TASK REQUIREMENTS — Whatever pictures appear, omit them, and repeat the data below exactly.

DATASET EXCERPT —
┌──

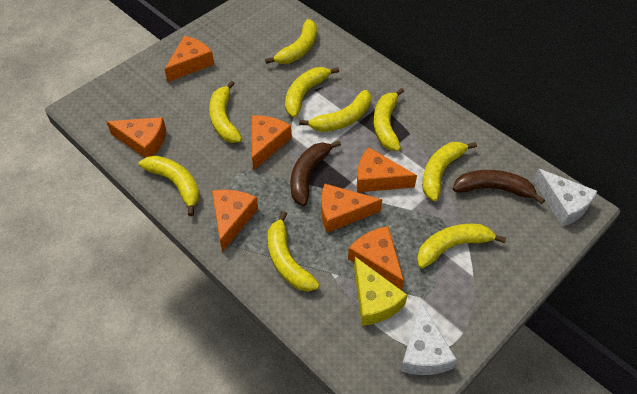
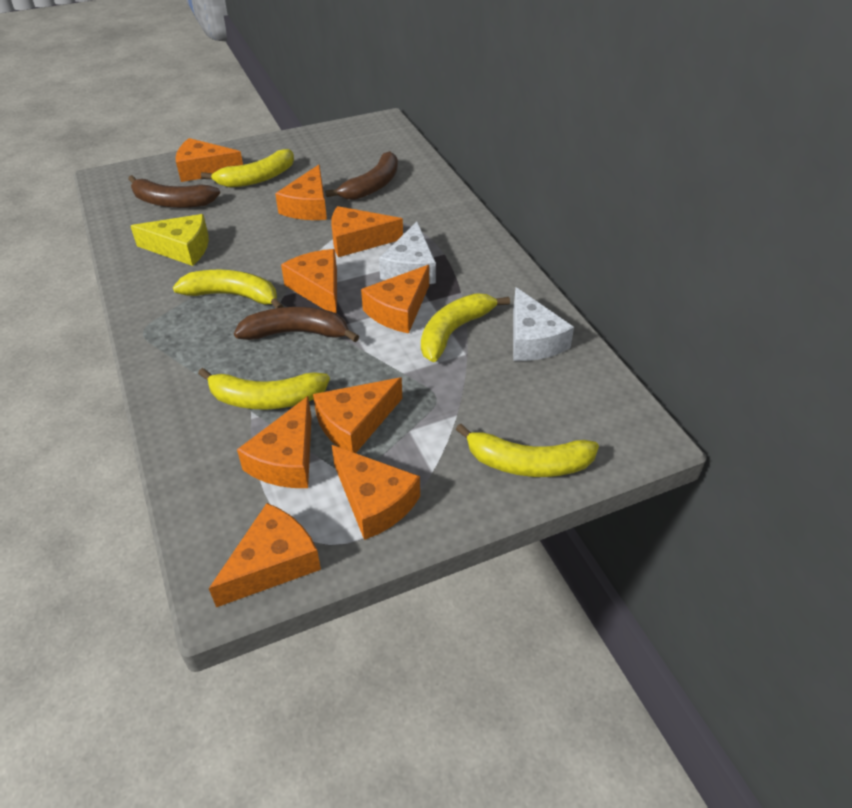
brown banana: 2 -> 3
orange cheese: 7 -> 9
yellow banana: 9 -> 5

└──

ANSWER SPACE —
brown banana: 2 -> 3
orange cheese: 7 -> 9
yellow banana: 9 -> 5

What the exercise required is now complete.